Record excerpts:
■ ■ ■

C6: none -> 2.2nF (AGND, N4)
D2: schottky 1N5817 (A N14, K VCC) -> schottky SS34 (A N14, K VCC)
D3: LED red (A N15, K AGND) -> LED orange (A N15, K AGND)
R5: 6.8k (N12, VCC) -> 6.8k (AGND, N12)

■ ■ ■

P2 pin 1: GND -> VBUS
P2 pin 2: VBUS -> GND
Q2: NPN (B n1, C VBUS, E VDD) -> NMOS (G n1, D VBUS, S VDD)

■ ■ ■

Task instructions: Read through the entries above and copy each line that has the string "VBUS" in it.

Written response:
P2 pin 1: GND -> VBUS
P2 pin 2: VBUS -> GND
Q2: NPN (B n1, C VBUS, E VDD) -> NMOS (G n1, D VBUS, S VDD)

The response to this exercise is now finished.